> **Work order**:
From the line below that contains "blue flashlight: [237,488,408,668]" to the line that contains "yellow hammer: [367,275,511,355]", repeat every line exactly, both ends included, and nothing else.

> **Source data**:

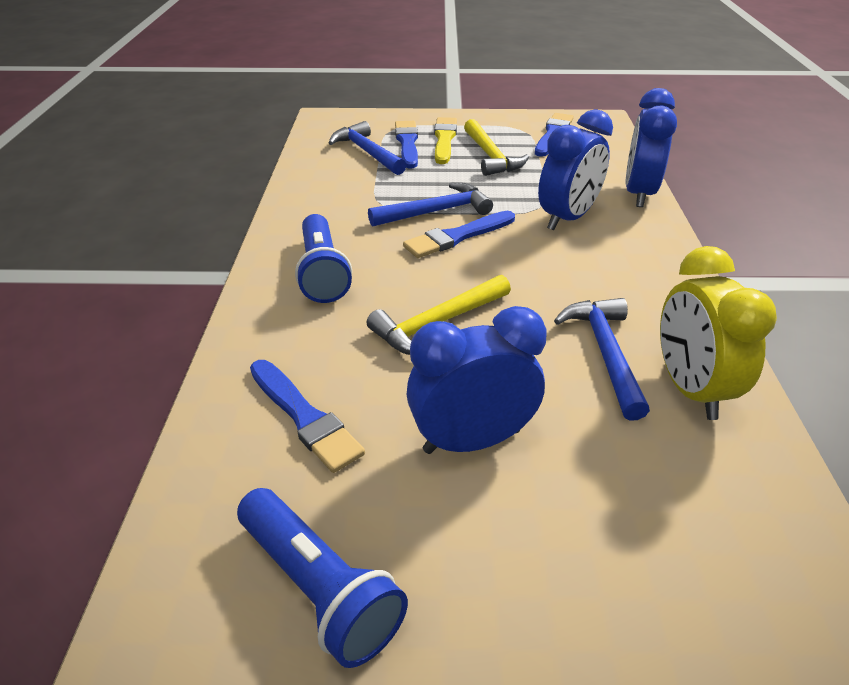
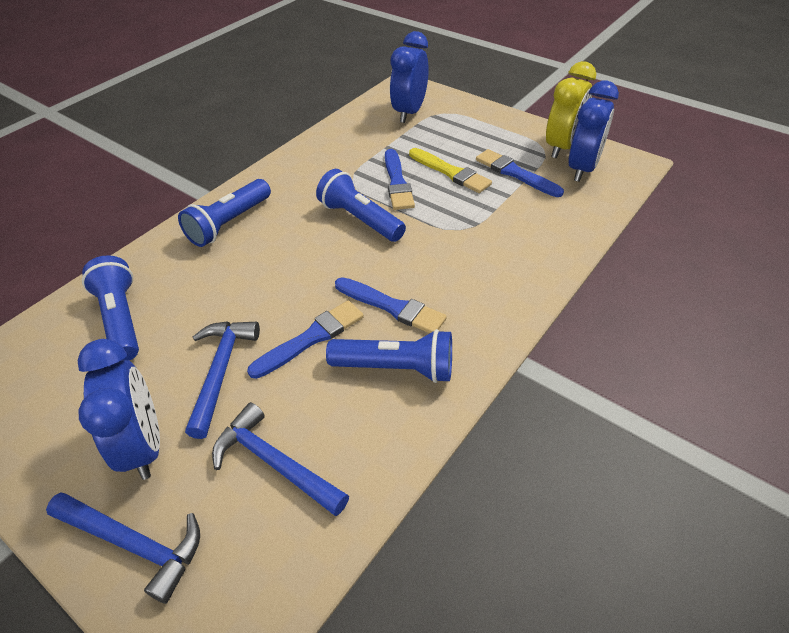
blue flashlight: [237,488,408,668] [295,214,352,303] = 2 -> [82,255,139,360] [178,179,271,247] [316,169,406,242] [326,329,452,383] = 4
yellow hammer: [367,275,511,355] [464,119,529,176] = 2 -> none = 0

--

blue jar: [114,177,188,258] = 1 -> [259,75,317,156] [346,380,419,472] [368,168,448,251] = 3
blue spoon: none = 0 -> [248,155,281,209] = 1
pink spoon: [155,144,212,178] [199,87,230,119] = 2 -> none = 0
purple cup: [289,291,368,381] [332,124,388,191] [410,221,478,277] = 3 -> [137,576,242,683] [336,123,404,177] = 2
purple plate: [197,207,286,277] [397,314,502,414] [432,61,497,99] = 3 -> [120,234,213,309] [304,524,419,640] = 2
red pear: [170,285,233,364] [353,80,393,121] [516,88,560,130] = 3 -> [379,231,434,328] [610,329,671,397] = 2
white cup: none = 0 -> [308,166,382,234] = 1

> **Exercise answer**:
blue flashlight: [237,488,408,668] [295,214,352,303] = 2 -> [82,255,139,360] [178,179,271,247] [316,169,406,242] [326,329,452,383] = 4
yellow hammer: [367,275,511,355] [464,119,529,176] = 2 -> none = 0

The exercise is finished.